### YOUR TASK
Reprint all of the data below exactly as shown and skip every image.

### RECORDED DATA
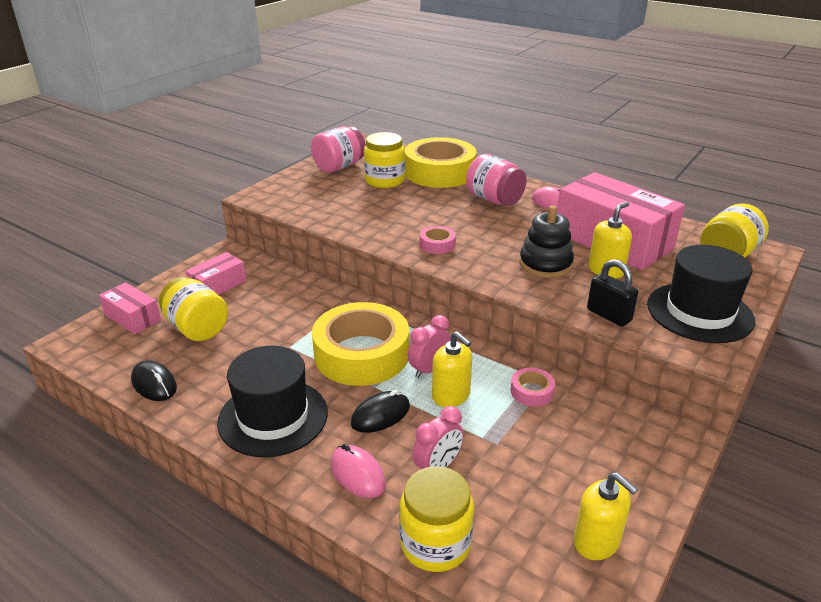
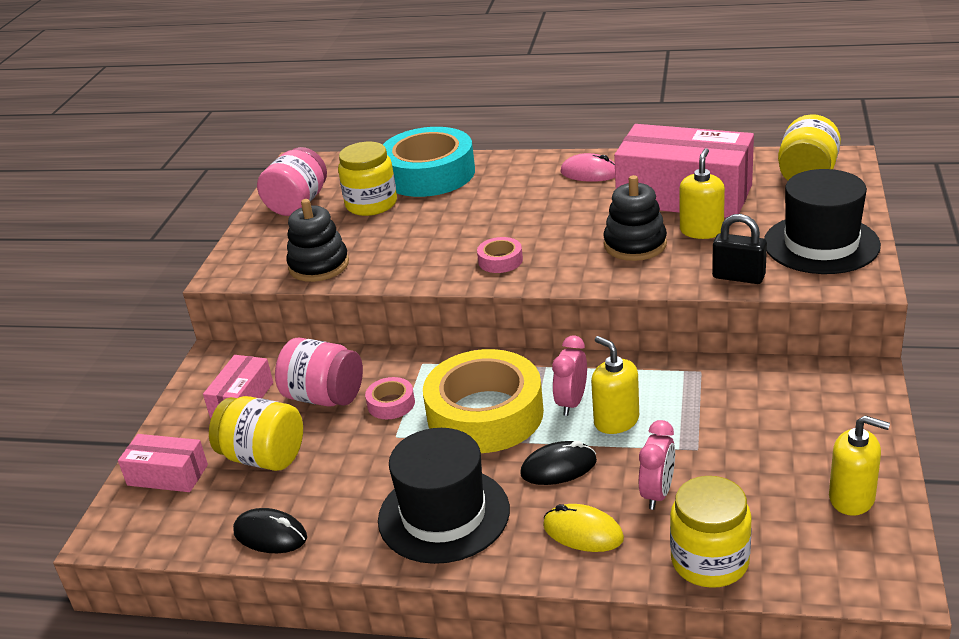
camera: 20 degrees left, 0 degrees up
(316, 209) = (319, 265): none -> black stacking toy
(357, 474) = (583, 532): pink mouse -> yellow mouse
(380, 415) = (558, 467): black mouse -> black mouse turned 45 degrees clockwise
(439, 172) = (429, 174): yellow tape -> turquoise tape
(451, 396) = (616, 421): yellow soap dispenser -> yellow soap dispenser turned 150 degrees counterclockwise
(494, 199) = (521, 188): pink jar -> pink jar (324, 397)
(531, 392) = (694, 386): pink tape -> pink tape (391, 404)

### ANSWER
camera: 20 degrees left, 0 degrees up
(316, 209) = (319, 265): none -> black stacking toy
(357, 474) = (583, 532): pink mouse -> yellow mouse
(380, 415) = (558, 467): black mouse -> black mouse turned 45 degrees clockwise
(439, 172) = (429, 174): yellow tape -> turquoise tape
(451, 396) = (616, 421): yellow soap dispenser -> yellow soap dispenser turned 150 degrees counterclockwise
(494, 199) = (521, 188): pink jar -> pink jar (324, 397)
(531, 392) = (694, 386): pink tape -> pink tape (391, 404)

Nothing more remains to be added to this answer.